Object change descriptions:
-- Opening Marker --
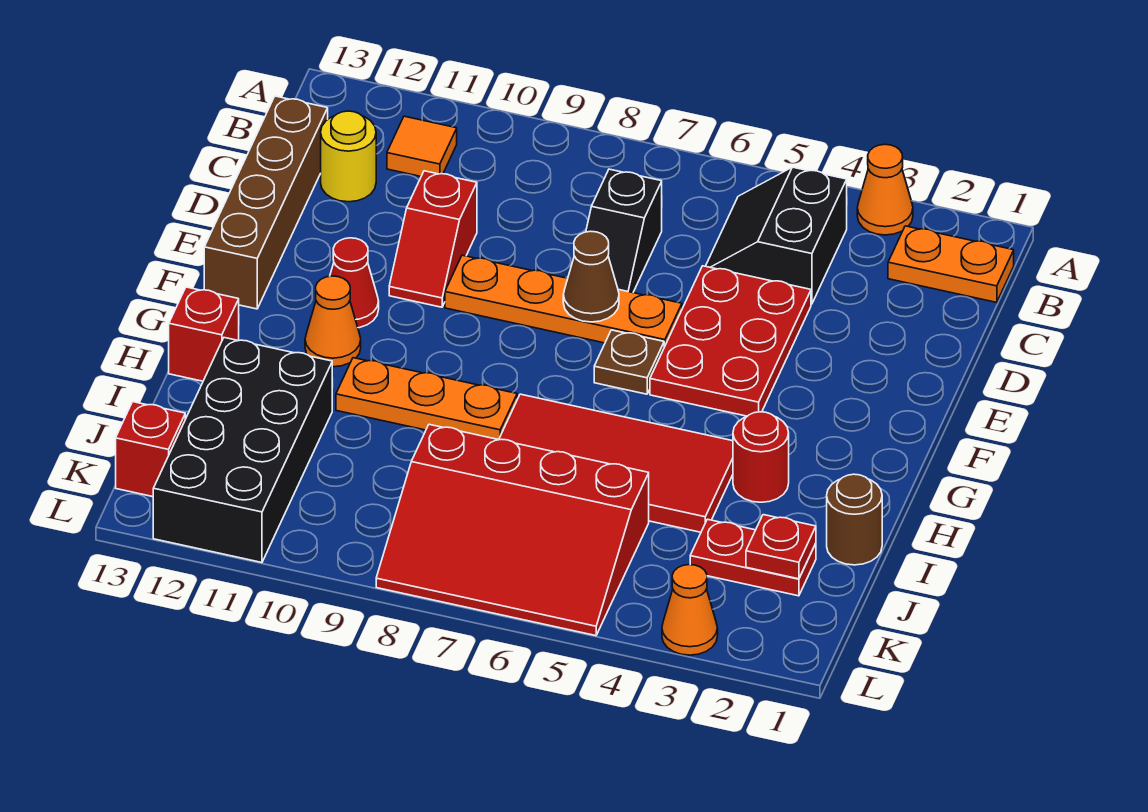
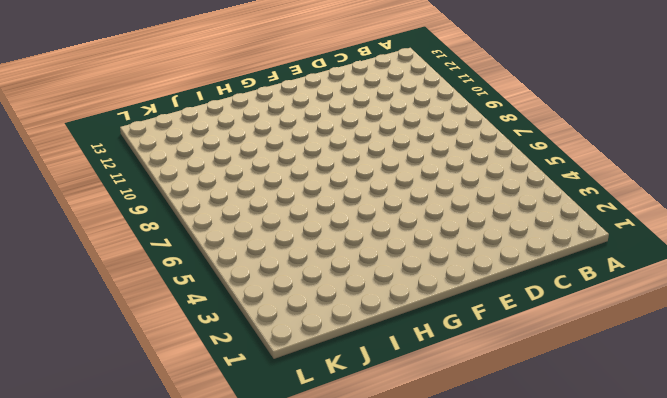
none -> orange cone A3 level 1
none -> orange plate B1:B2 level 1
none -> black slope B4:C5 level 1 top 4

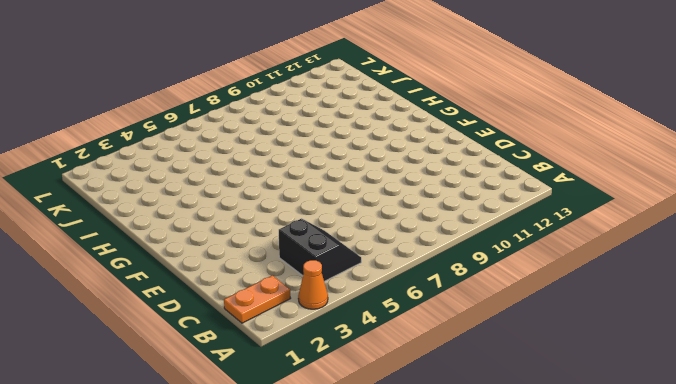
none -> orange tile B11 level 1
none -> black slope C7:D7 level 1 top C
none -> yellow round brick C12 level 1

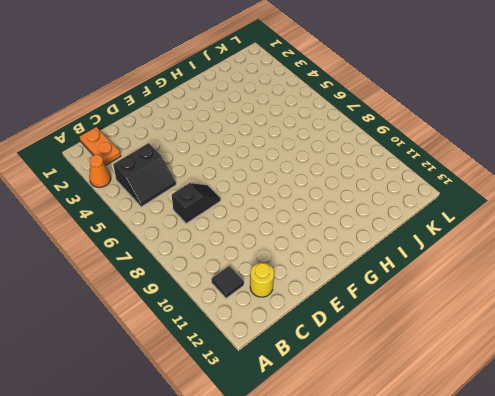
black tile B11 level 1 -> orange tile B11 level 1
none -> brown brick C13:F13 level 1
none -> red plate D4:F5 level 1
none -> red slope D10:E10 level 1 top D

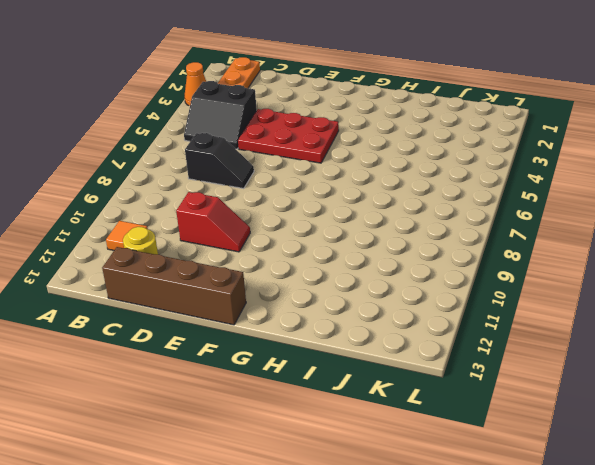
none -> orange plate E6:E9 level 1
none -> brown plate F6 level 1
none -> red cone F11 level 1

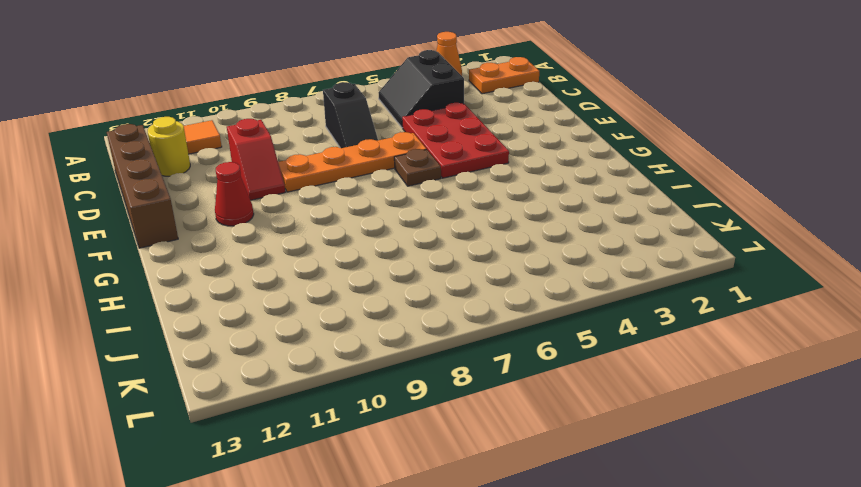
none -> orange cone G11 level 1
none -> red round brick H3 level 1
none -> red tile H4:I7 level 1

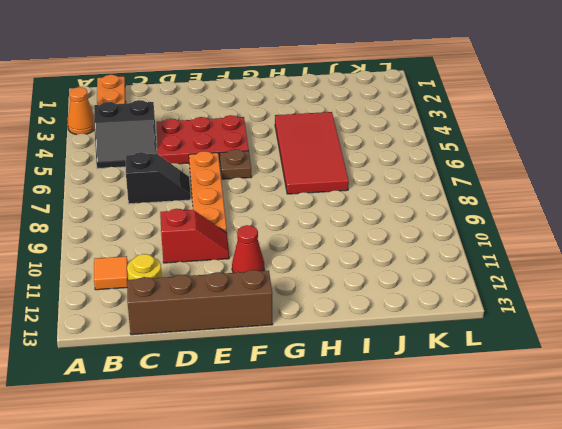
none -> orange cone G11 level 1
none -> red round brick H3 level 1
none -> orange plate H8:H10 level 1

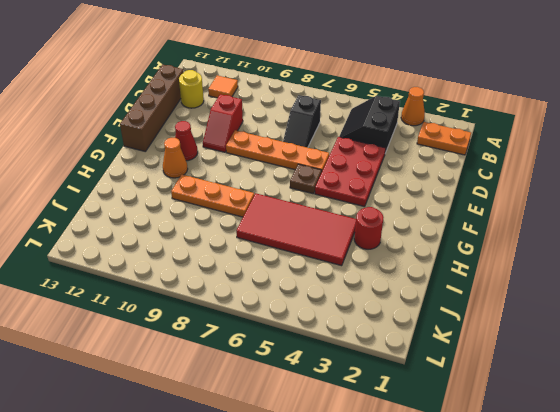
none -> red brick H13 level 1
none -> brown round brick I1 level 1
none -> black brick I11:L12 level 1

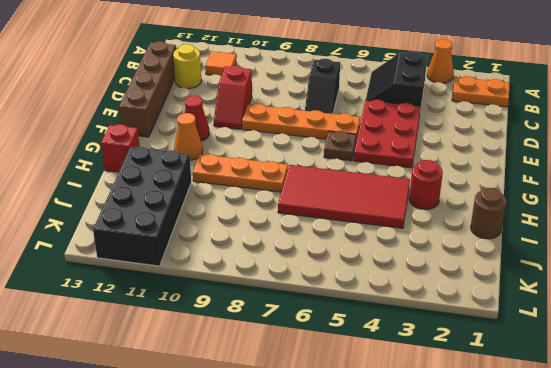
none -> red plate J2:J3 level 1
none -> red slope J5:L8 level 1 top J
none -> red brick K13 level 1

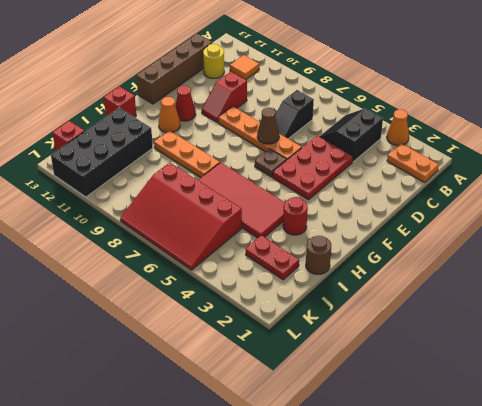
none -> orange cone L3 level 1
none -> red plate J2 level 2

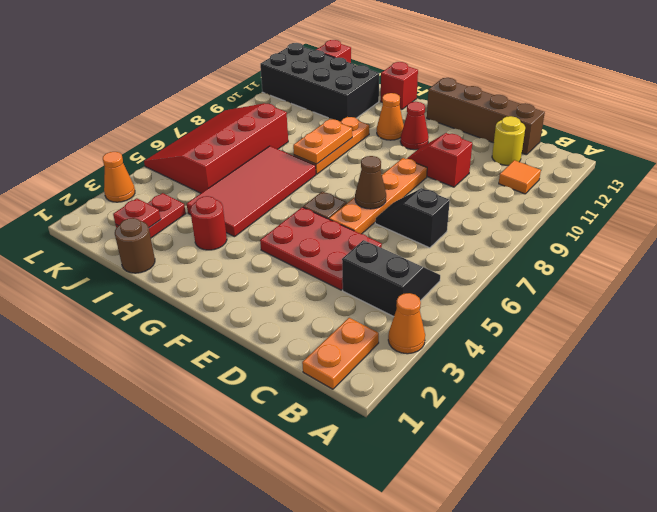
orange plate H8:H9 level 2 -> none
-- Closing Marker --
**ABOUT THIS EXERCISE**
An exact reprint of every record is required, with the pictures omitted.

**SOLVED EXERCISE**
none -> orange cone A3 level 1
none -> orange plate B1:B2 level 1
none -> black slope B4:C5 level 1 top 4

none -> orange tile B11 level 1
none -> black slope C7:D7 level 1 top C
none -> yellow round brick C12 level 1

black tile B11 level 1 -> orange tile B11 level 1
none -> brown brick C13:F13 level 1
none -> red plate D4:F5 level 1
none -> red slope D10:E10 level 1 top D

none -> orange plate E6:E9 level 1
none -> brown plate F6 level 1
none -> red cone F11 level 1

none -> orange cone G11 level 1
none -> red round brick H3 level 1
none -> red tile H4:I7 level 1

none -> orange cone G11 level 1
none -> red round brick H3 level 1
none -> orange plate H8:H10 level 1

none -> red brick H13 level 1
none -> brown round brick I1 level 1
none -> black brick I11:L12 level 1

none -> red plate J2:J3 level 1
none -> red slope J5:L8 level 1 top J
none -> red brick K13 level 1

none -> orange cone L3 level 1
none -> red plate J2 level 2

orange plate H8:H9 level 2 -> none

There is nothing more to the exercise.